TASK DETAILS:
Take every line containing "black" from the material and copy it.

*-*-*

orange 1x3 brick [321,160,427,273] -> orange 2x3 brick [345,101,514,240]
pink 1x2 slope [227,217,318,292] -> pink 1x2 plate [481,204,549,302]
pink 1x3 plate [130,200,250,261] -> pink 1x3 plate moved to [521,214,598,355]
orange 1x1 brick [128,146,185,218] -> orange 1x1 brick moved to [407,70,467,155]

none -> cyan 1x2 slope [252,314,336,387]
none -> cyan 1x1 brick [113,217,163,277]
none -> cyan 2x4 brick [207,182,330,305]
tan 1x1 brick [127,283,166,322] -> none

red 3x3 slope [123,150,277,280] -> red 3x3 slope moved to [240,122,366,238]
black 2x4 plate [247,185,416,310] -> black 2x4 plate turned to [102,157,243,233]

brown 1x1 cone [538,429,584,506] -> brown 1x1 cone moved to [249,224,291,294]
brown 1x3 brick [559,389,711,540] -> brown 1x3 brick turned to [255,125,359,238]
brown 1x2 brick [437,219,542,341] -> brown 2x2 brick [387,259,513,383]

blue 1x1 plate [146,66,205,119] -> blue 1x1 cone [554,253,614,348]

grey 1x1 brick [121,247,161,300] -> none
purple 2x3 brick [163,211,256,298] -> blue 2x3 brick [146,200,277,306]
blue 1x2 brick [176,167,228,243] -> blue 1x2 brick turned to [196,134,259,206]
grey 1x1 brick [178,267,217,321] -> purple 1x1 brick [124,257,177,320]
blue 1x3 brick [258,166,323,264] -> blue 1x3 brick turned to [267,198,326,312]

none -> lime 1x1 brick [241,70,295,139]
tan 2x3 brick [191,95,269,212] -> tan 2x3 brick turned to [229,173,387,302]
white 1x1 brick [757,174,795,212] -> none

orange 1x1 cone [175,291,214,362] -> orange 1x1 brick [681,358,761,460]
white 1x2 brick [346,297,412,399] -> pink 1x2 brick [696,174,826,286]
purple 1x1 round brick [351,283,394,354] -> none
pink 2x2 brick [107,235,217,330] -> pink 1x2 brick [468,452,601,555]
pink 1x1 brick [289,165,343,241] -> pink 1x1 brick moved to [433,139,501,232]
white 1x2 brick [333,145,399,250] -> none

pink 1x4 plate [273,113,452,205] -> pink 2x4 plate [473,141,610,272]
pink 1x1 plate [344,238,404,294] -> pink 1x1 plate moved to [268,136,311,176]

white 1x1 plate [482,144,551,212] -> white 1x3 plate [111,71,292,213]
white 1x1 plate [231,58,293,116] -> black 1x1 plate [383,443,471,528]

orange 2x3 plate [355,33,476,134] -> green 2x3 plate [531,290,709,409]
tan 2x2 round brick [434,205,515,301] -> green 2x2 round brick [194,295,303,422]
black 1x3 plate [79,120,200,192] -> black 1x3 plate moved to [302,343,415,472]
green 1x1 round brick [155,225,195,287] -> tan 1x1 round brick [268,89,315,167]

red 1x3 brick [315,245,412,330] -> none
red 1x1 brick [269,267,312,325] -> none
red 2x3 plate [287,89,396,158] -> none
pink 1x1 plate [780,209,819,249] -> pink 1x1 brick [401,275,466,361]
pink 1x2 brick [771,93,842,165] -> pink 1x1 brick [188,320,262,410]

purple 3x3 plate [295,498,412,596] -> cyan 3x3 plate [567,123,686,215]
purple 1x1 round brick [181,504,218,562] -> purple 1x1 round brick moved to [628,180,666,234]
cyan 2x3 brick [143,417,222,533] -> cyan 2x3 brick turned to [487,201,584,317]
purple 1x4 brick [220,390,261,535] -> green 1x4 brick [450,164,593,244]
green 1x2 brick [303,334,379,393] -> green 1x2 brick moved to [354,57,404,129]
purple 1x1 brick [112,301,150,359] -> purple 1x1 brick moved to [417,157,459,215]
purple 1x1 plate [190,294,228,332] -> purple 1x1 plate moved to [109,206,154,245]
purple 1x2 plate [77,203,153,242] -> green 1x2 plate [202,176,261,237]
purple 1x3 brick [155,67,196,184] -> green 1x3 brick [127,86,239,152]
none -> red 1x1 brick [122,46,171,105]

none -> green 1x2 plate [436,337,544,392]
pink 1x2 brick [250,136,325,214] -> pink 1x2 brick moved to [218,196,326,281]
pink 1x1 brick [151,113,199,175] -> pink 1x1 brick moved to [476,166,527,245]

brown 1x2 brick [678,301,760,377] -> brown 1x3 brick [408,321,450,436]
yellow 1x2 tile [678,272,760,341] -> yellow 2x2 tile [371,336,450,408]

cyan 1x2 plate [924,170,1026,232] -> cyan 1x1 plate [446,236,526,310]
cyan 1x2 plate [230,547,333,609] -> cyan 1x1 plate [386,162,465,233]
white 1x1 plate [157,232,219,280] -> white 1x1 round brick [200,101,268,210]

*-*-*

TASK OUTPUT:
black 2x4 plate [247,185,416,310] -> black 2x4 plate turned to [102,157,243,233]
white 1x1 plate [231,58,293,116] -> black 1x1 plate [383,443,471,528]
black 1x3 plate [79,120,200,192] -> black 1x3 plate moved to [302,343,415,472]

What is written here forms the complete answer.